From the entries below, transcribe exactly the lines between the line holding "missing,zanahoria/blanco,453 82 544" and the line holding "colour,zanahoria/amarillo,297 147 407", inclusive; skip all other lines.

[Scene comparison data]
Start of Block

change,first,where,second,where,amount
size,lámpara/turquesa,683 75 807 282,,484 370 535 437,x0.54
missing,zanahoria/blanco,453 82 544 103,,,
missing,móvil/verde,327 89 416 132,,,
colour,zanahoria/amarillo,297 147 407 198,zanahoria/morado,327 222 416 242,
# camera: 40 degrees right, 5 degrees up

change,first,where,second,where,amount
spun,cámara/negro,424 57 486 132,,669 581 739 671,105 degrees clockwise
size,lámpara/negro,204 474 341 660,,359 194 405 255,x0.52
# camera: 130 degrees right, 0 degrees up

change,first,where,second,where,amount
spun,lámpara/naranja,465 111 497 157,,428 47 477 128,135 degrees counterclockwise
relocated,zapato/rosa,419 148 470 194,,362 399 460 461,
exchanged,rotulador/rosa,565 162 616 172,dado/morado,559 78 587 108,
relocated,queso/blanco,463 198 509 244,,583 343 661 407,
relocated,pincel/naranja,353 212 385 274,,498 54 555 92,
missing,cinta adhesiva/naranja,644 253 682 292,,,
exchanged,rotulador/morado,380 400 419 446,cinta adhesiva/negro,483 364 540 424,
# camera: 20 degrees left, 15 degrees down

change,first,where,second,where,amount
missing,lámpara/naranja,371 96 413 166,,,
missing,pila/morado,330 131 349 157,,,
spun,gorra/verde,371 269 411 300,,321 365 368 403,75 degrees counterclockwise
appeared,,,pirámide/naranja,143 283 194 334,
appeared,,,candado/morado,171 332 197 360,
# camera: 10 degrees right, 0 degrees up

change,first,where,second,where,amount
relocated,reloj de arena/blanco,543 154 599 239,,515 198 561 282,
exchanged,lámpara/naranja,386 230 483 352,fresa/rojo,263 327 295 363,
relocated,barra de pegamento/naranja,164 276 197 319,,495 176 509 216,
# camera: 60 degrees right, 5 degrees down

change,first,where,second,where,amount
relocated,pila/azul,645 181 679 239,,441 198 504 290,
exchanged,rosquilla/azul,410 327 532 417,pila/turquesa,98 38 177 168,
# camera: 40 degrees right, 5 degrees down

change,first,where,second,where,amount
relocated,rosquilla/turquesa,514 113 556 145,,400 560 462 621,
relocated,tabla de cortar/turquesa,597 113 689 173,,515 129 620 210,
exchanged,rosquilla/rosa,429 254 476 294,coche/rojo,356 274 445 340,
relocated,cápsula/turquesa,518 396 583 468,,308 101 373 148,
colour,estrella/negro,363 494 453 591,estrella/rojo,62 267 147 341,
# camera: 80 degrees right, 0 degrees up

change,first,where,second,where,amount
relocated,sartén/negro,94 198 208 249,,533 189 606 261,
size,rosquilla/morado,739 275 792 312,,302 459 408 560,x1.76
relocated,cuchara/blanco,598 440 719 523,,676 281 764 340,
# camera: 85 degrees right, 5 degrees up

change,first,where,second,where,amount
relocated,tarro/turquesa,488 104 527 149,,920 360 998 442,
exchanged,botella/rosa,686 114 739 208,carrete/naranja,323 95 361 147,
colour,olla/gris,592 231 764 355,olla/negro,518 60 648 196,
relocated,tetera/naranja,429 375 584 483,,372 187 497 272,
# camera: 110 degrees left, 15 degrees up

End of Block

[Solved problem]
missing,zanahoria/blanco,453 82 544 103,,,
missing,móvil/verde,327 89 416 132,,,
colour,zanahoria/amarillo,297 147 407 198,zanahoria/morado,327 222 416 242,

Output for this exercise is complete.